:: The data ::
· · · ·
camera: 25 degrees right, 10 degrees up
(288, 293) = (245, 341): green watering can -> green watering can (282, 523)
· · · ·
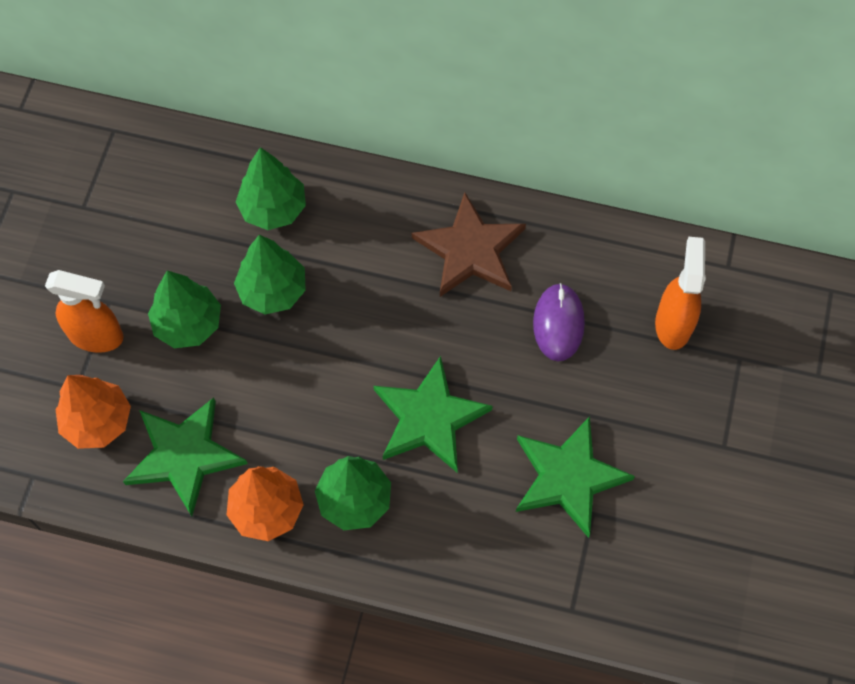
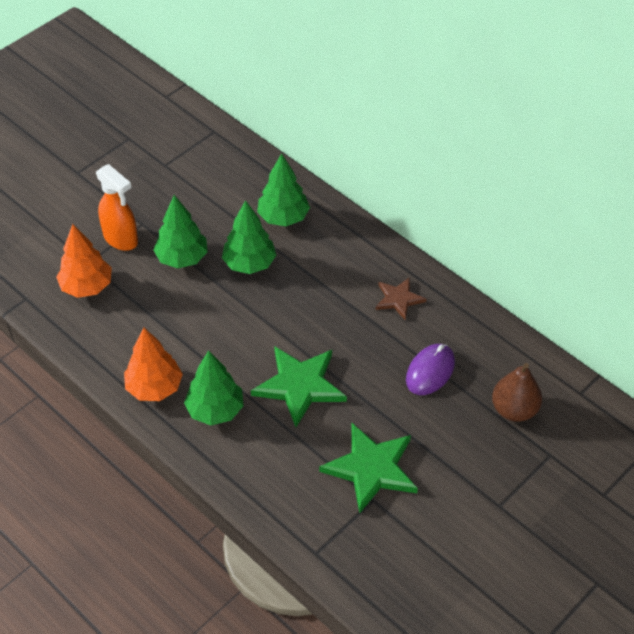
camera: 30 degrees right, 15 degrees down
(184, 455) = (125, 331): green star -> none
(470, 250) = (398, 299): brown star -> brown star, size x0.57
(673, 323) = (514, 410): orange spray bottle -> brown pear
· · · ·
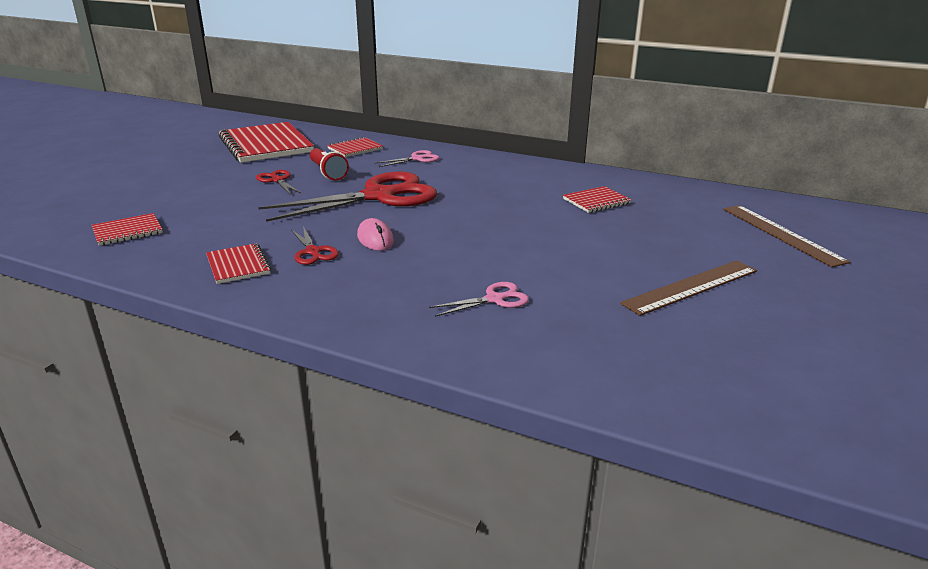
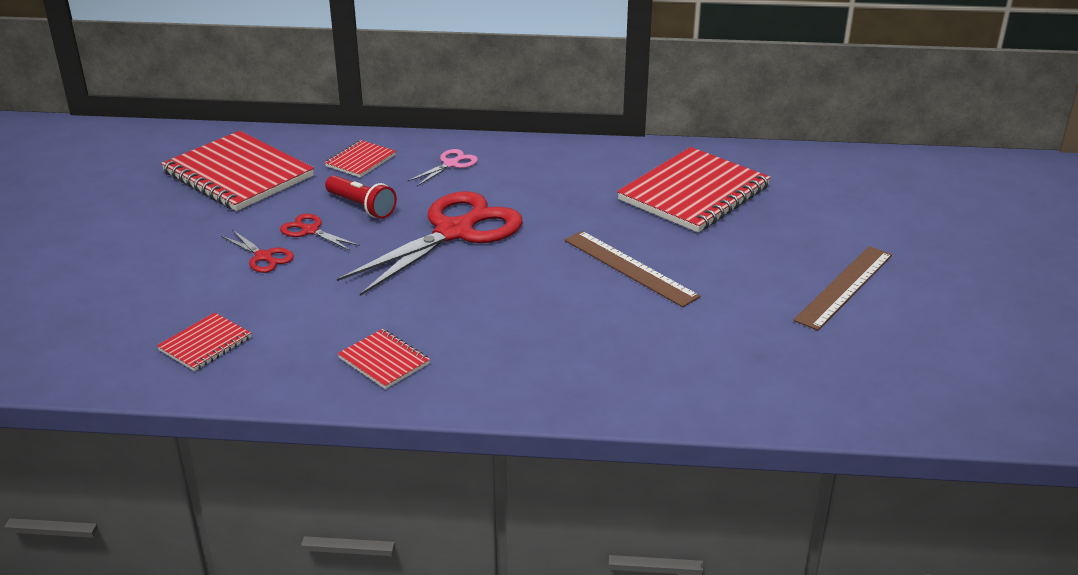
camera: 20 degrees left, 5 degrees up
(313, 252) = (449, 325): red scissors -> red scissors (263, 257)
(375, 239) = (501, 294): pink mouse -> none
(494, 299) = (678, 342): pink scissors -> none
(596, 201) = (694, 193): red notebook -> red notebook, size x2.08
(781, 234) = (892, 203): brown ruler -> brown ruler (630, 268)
· · · ·
:: What to work on ::
Above are the records; repeat exactly the lines from the one holding "(470, 250) = (398, 299): brown" down to the one holding "(673, 323) = (514, 410): orange", end lines included.

:: Response ::
(470, 250) = (398, 299): brown star -> brown star, size x0.57
(673, 323) = (514, 410): orange spray bottle -> brown pear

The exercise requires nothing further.